━━━━━ MATERIAL SUPPLIED

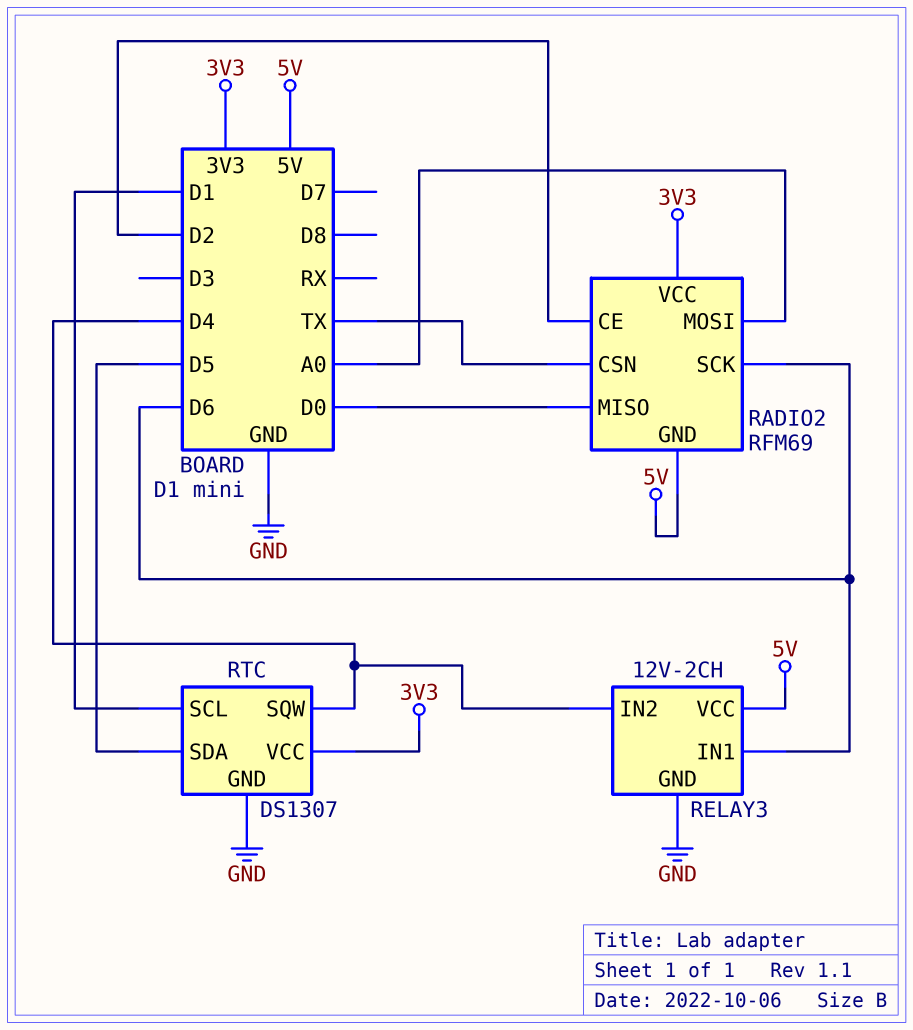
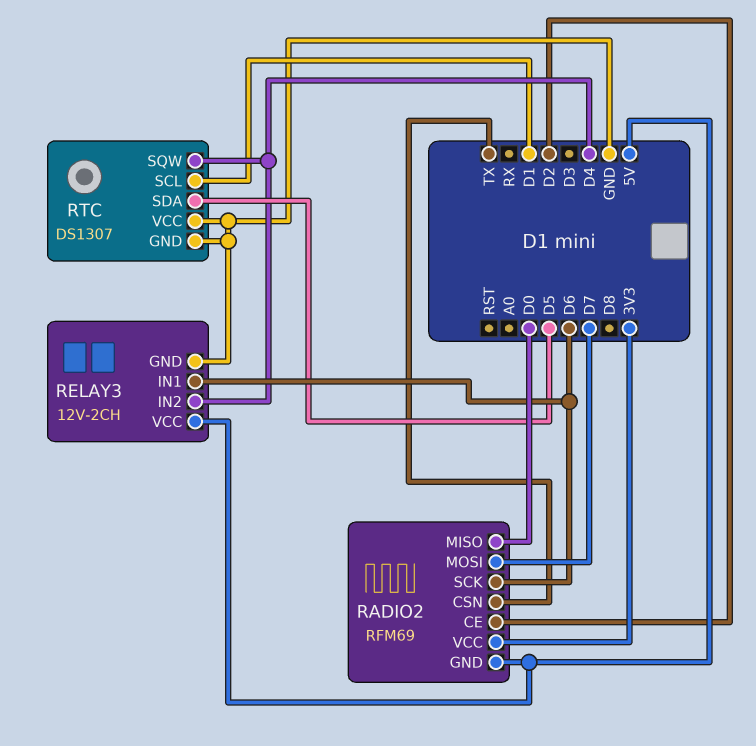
RADIO2 pin MOSI: A0 -> D7
RTC pin VCC: 3V3 -> GND

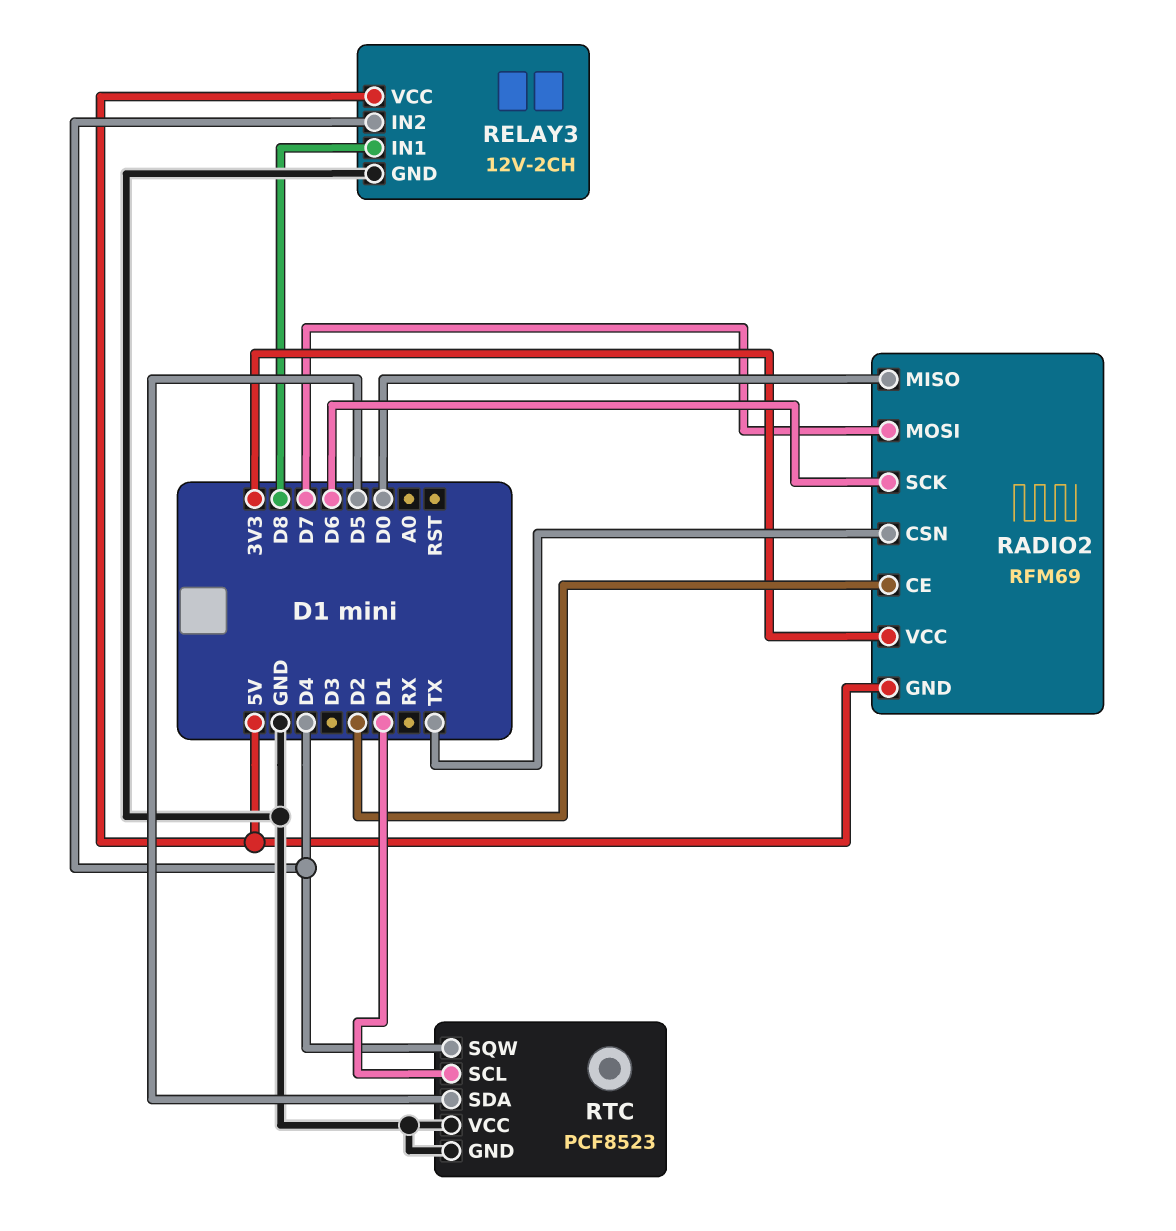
RELAY3 pin IN1: D6 -> D8
RTC: DS1307 -> PCF8523

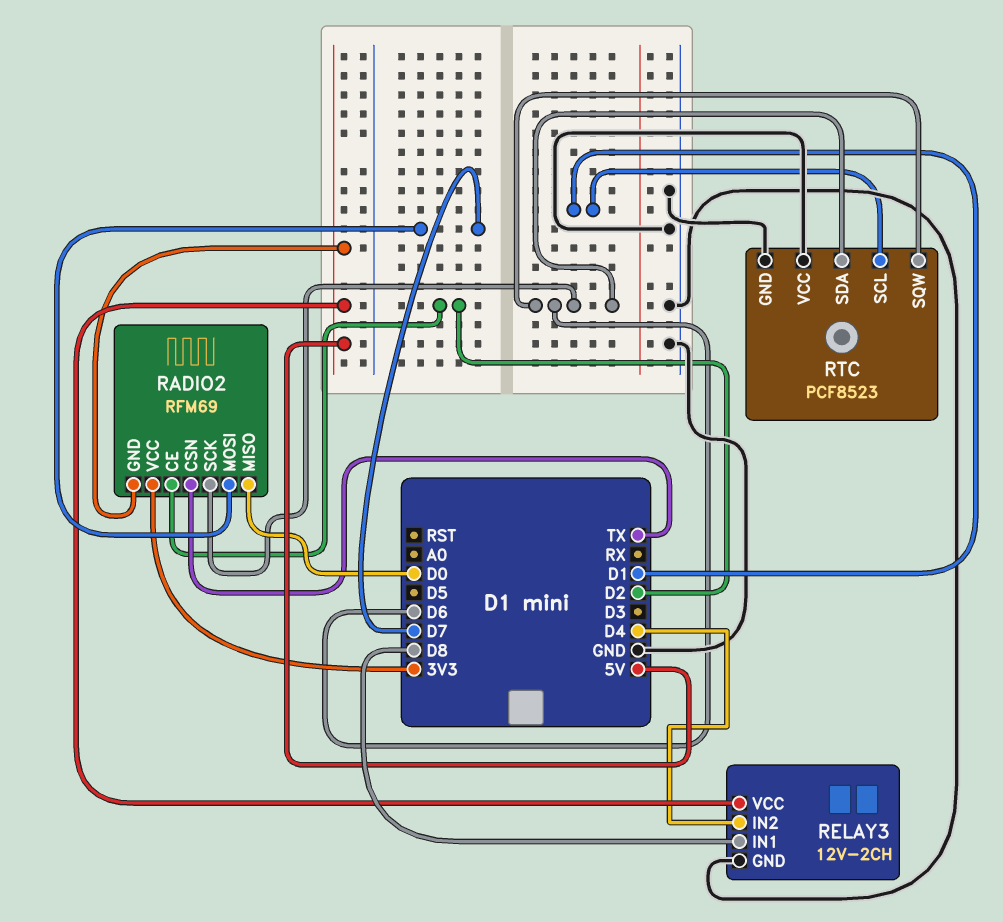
RTC pin SDA: D5 -> D6
RTC pin SQW: D4 -> D6

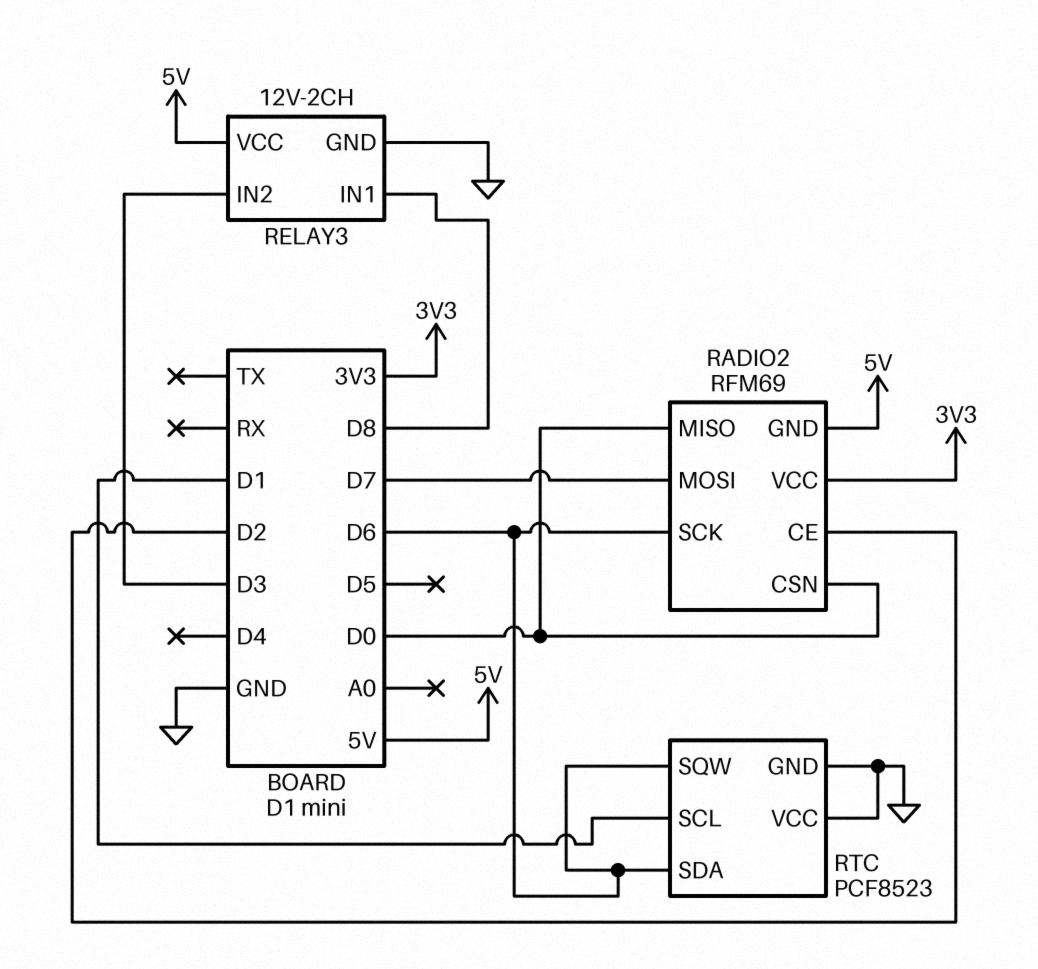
RADIO2 pin CSN: TX -> D0
RELAY3 pin IN2: D4 -> D3

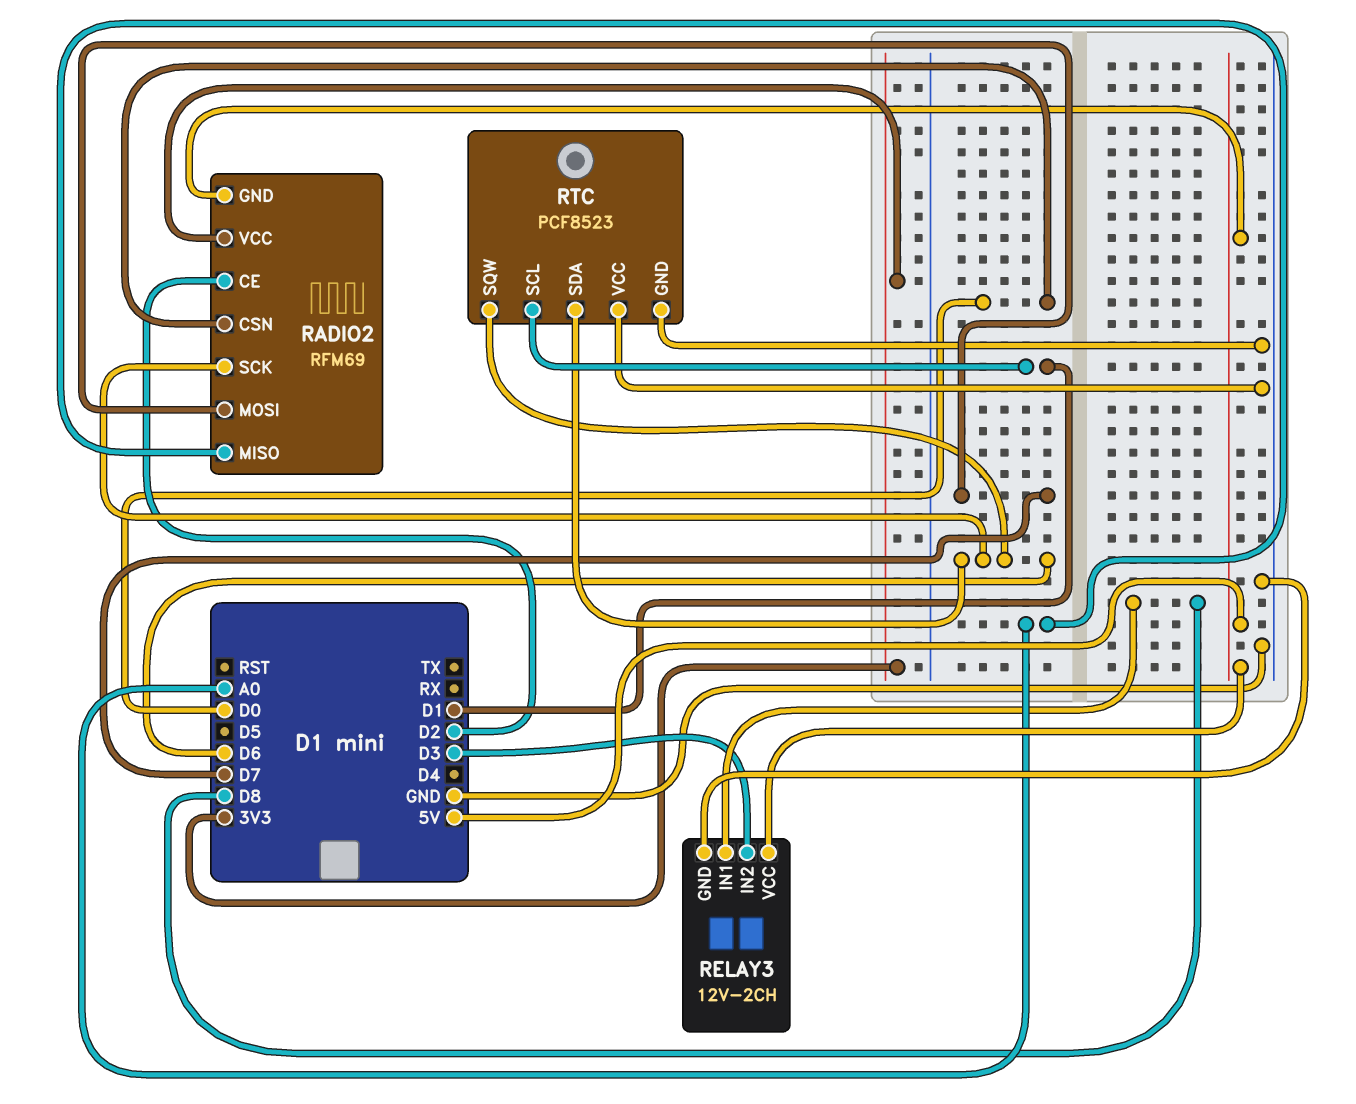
RADIO2 pin MISO: D0 -> A0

━━━━━━━━━━

→ REQUIRED ACTION
The reply should hold every entry above, given again exactly, but not a single picture.

→ ANSWER TO THIS TASK
RADIO2 pin MOSI: A0 -> D7
RTC pin VCC: 3V3 -> GND

RELAY3 pin IN1: D6 -> D8
RTC: DS1307 -> PCF8523

RTC pin SDA: D5 -> D6
RTC pin SQW: D4 -> D6

RADIO2 pin CSN: TX -> D0
RELAY3 pin IN2: D4 -> D3

RADIO2 pin MISO: D0 -> A0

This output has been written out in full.